### [Task]
From the entries below, copy exactly the lines from the one that contains "type=delete; before=blue vase; pos1=414,310" through the one that contains "type=move; before=yellow star;", both included, and only those.

### [Provided data]

____________________

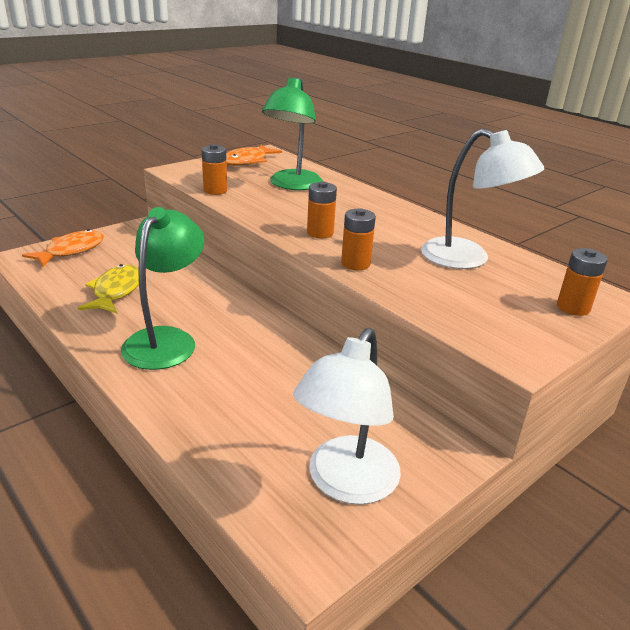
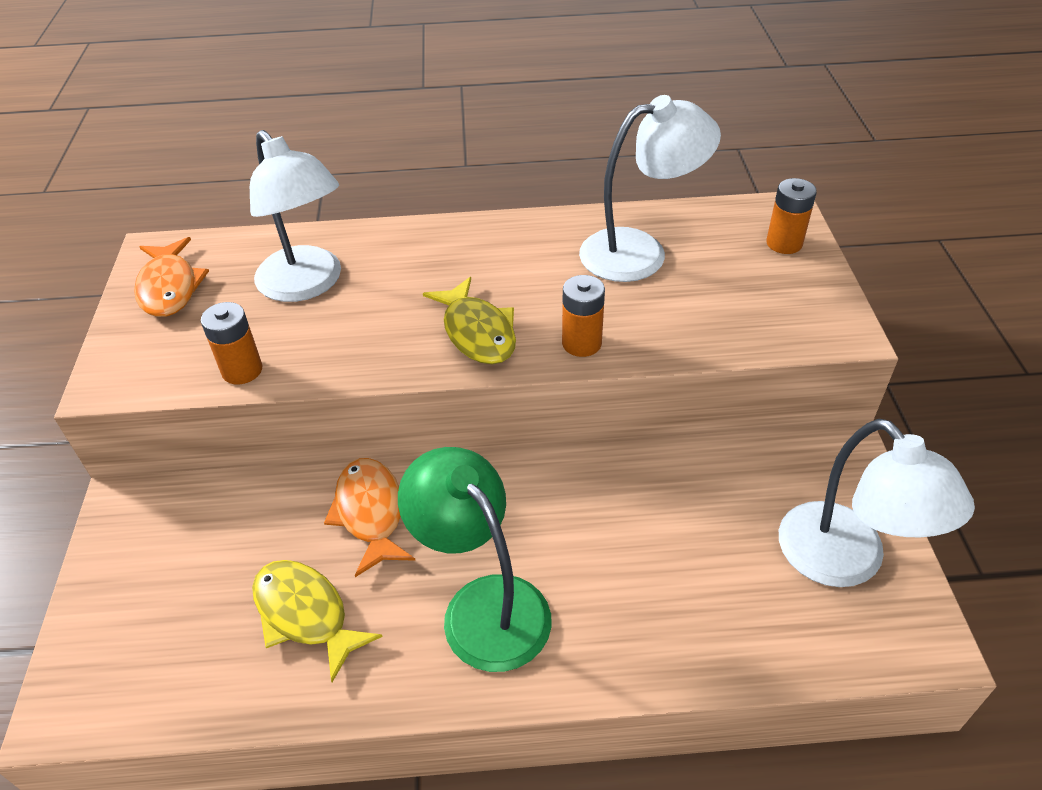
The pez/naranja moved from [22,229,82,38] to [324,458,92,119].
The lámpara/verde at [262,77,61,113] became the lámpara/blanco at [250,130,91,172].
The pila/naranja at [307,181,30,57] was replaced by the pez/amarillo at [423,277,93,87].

____________________

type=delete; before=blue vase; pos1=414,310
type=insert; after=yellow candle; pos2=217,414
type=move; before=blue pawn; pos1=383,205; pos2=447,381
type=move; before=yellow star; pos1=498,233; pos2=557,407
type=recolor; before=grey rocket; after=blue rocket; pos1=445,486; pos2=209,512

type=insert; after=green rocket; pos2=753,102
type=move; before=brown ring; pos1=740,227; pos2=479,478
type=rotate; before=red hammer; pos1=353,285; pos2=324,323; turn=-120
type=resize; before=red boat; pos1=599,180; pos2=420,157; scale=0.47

____________________

### [Answer for the task]
type=delete; before=blue vase; pos1=414,310
type=insert; after=yellow candle; pos2=217,414
type=move; before=blue pawn; pos1=383,205; pos2=447,381
type=move; before=yellow star; pos1=498,233; pos2=557,407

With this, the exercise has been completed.